(SOURCE DATA)

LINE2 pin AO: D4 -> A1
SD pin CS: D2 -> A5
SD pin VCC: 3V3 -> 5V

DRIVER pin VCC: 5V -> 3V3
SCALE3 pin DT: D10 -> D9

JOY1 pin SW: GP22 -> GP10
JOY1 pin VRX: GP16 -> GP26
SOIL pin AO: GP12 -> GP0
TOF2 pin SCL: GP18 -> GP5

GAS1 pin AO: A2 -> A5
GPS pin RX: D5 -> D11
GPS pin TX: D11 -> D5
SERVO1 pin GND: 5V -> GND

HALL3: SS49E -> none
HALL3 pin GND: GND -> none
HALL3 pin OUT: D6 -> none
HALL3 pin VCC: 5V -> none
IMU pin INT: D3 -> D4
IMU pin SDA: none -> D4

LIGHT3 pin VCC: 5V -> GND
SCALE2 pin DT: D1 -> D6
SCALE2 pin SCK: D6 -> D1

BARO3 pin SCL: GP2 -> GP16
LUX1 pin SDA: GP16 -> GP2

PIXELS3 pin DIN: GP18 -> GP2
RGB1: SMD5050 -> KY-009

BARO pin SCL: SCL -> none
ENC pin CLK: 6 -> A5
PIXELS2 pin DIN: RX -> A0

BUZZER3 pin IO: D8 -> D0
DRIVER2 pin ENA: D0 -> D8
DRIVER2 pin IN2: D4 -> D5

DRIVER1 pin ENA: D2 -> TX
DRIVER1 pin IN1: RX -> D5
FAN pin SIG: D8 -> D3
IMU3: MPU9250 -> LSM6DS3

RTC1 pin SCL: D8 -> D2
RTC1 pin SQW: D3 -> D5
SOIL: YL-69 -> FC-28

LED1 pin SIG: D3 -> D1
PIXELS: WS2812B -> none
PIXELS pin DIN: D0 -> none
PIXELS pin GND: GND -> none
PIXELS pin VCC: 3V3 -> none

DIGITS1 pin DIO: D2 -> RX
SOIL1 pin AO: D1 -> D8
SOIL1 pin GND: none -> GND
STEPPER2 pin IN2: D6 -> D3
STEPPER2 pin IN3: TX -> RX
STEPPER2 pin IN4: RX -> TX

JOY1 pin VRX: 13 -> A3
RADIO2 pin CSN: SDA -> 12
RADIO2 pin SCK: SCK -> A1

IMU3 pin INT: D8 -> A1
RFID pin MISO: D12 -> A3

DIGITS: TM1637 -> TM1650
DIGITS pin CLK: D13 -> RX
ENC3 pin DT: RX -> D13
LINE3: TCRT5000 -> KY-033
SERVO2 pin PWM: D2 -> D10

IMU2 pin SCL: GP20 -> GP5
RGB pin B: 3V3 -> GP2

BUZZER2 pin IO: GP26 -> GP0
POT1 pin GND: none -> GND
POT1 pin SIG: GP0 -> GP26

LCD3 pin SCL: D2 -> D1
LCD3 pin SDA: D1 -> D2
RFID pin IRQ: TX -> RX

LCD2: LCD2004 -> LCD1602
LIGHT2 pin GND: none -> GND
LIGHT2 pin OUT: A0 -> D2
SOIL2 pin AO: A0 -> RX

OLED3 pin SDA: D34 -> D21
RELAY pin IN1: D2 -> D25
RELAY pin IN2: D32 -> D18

(End SOURCE DATA)

TASK ITEM. Go through the records and print each one exactly.

EXERCISE RESULT.
LINE2 pin AO: D4 -> A1
SD pin CS: D2 -> A5
SD pin VCC: 3V3 -> 5V

DRIVER pin VCC: 5V -> 3V3
SCALE3 pin DT: D10 -> D9

JOY1 pin SW: GP22 -> GP10
JOY1 pin VRX: GP16 -> GP26
SOIL pin AO: GP12 -> GP0
TOF2 pin SCL: GP18 -> GP5

GAS1 pin AO: A2 -> A5
GPS pin RX: D5 -> D11
GPS pin TX: D11 -> D5
SERVO1 pin GND: 5V -> GND

HALL3: SS49E -> none
HALL3 pin GND: GND -> none
HALL3 pin OUT: D6 -> none
HALL3 pin VCC: 5V -> none
IMU pin INT: D3 -> D4
IMU pin SDA: none -> D4

LIGHT3 pin VCC: 5V -> GND
SCALE2 pin DT: D1 -> D6
SCALE2 pin SCK: D6 -> D1

BARO3 pin SCL: GP2 -> GP16
LUX1 pin SDA: GP16 -> GP2

PIXELS3 pin DIN: GP18 -> GP2
RGB1: SMD5050 -> KY-009

BARO pin SCL: SCL -> none
ENC pin CLK: 6 -> A5
PIXELS2 pin DIN: RX -> A0

BUZZER3 pin IO: D8 -> D0
DRIVER2 pin ENA: D0 -> D8
DRIVER2 pin IN2: D4 -> D5

DRIVER1 pin ENA: D2 -> TX
DRIVER1 pin IN1: RX -> D5
FAN pin SIG: D8 -> D3
IMU3: MPU9250 -> LSM6DS3

RTC1 pin SCL: D8 -> D2
RTC1 pin SQW: D3 -> D5
SOIL: YL-69 -> FC-28

LED1 pin SIG: D3 -> D1
PIXELS: WS2812B -> none
PIXELS pin DIN: D0 -> none
PIXELS pin GND: GND -> none
PIXELS pin VCC: 3V3 -> none

DIGITS1 pin DIO: D2 -> RX
SOIL1 pin AO: D1 -> D8
SOIL1 pin GND: none -> GND
STEPPER2 pin IN2: D6 -> D3
STEPPER2 pin IN3: TX -> RX
STEPPER2 pin IN4: RX -> TX

JOY1 pin VRX: 13 -> A3
RADIO2 pin CSN: SDA -> 12
RADIO2 pin SCK: SCK -> A1

IMU3 pin INT: D8 -> A1
RFID pin MISO: D12 -> A3

DIGITS: TM1637 -> TM1650
DIGITS pin CLK: D13 -> RX
ENC3 pin DT: RX -> D13
LINE3: TCRT5000 -> KY-033
SERVO2 pin PWM: D2 -> D10

IMU2 pin SCL: GP20 -> GP5
RGB pin B: 3V3 -> GP2

BUZZER2 pin IO: GP26 -> GP0
POT1 pin GND: none -> GND
POT1 pin SIG: GP0 -> GP26

LCD3 pin SCL: D2 -> D1
LCD3 pin SDA: D1 -> D2
RFID pin IRQ: TX -> RX

LCD2: LCD2004 -> LCD1602
LIGHT2 pin GND: none -> GND
LIGHT2 pin OUT: A0 -> D2
SOIL2 pin AO: A0 -> RX

OLED3 pin SDA: D34 -> D21
RELAY pin IN1: D2 -> D25
RELAY pin IN2: D32 -> D18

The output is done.